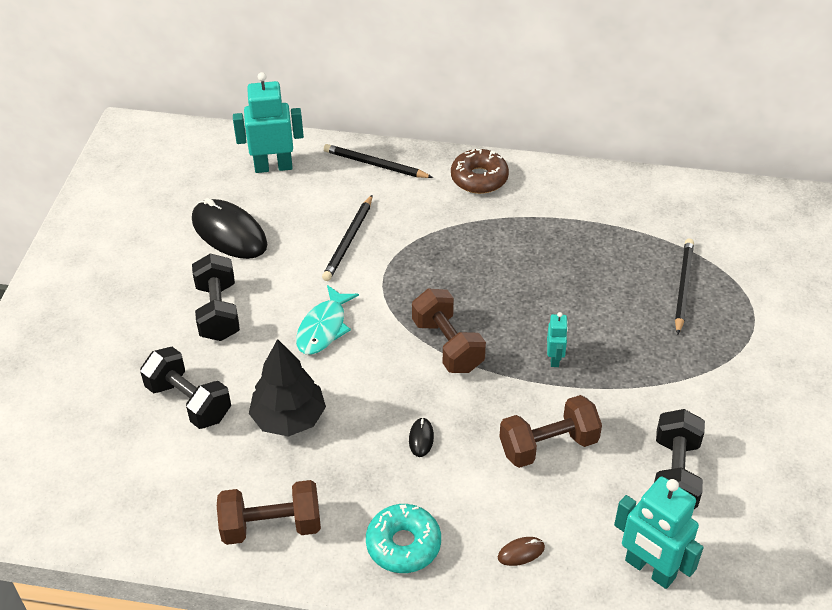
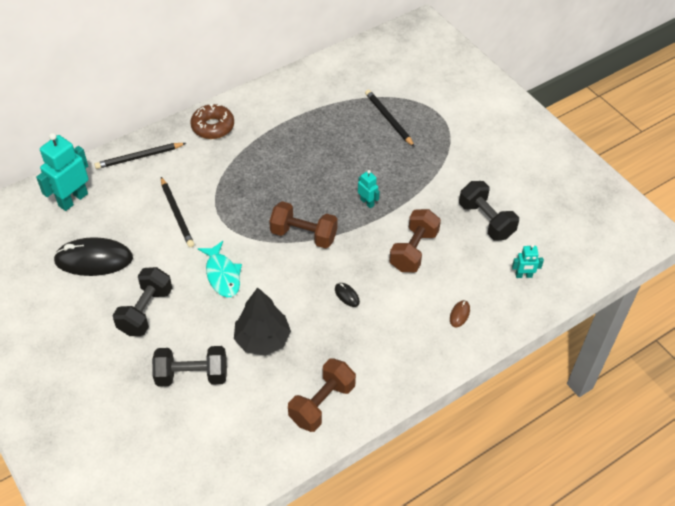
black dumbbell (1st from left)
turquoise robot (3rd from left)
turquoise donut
=======
* **Prompt**:
Look over the listing above. Pick out and copy every line that includes "turquoise".

* **Solution for this problem**:
turquoise robot (3rd from left)
turquoise donut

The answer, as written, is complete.